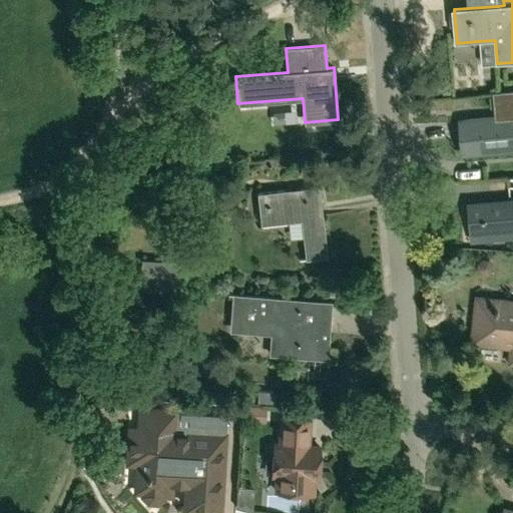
[(512,90),(495,92),(496,109),(500,108),(501,117),(464,119),(467,153),(512,149),(512,90)]
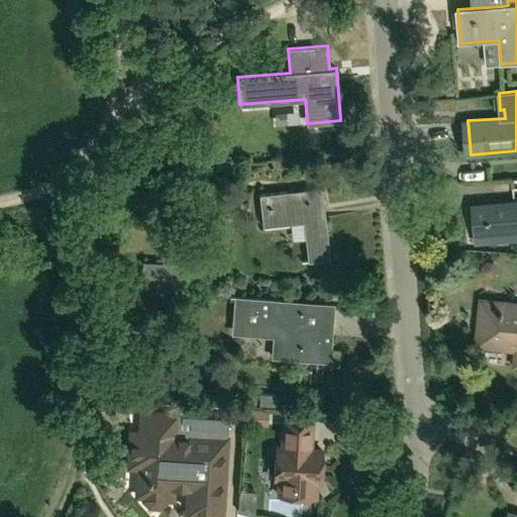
[(330,257),(321,187),(260,194),(264,226),(304,221),(309,261),(330,257)]
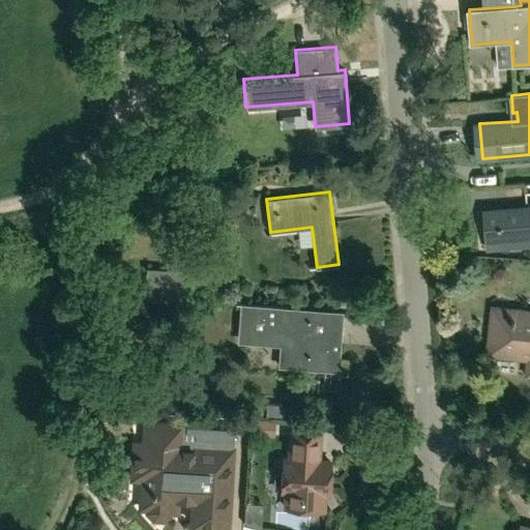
[(489,247),(529,243),(529,206),(487,210),(489,247)]
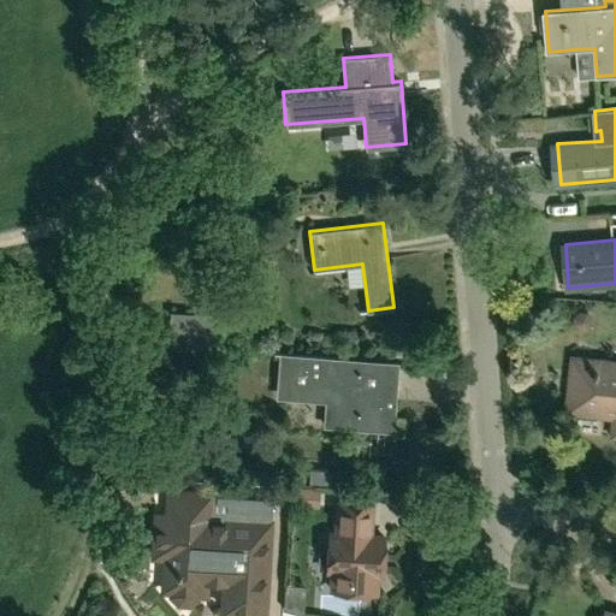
[(167,329),(211,332),(211,330),(224,332),(225,315),(212,313),(212,315),(169,312),(167,329)]
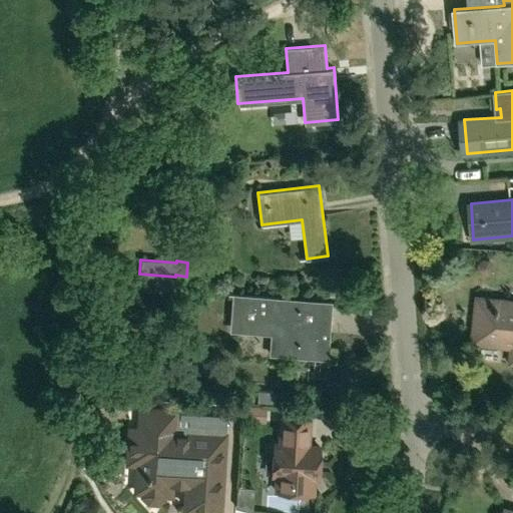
[(174,294),(175,277),(139,274),(137,290),(174,294)]
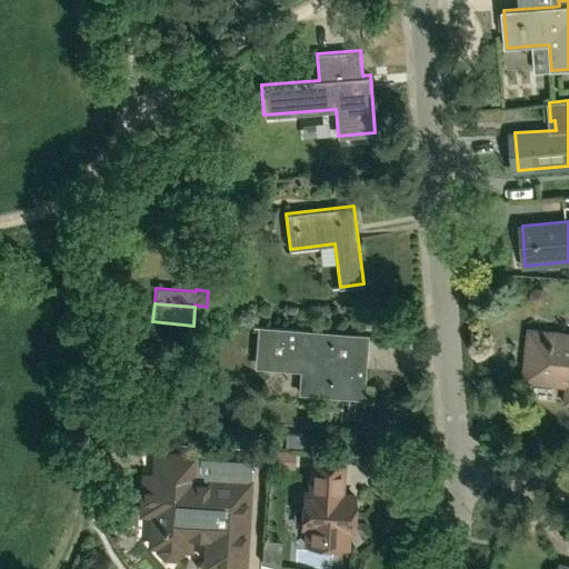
[(363,397),(368,338),(313,333),(313,330),(261,327),(258,365),(309,369),(307,392),(363,397)]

Task to complete: The answer should contain only the lines from the beginning of the material above through the line with "[(489,247),(529,243),(529,206),(487,210),(489,247)]", retyped exactly, with the pictures removed.

Solution:
[(512,90),(495,92),(496,109),(500,108),(501,117),(464,119),(467,153),(512,149),(512,90)]
[(330,257),(321,187),(260,194),(264,226),(304,221),(309,261),(330,257)]
[(489,247),(529,243),(529,206),(487,210),(489,247)]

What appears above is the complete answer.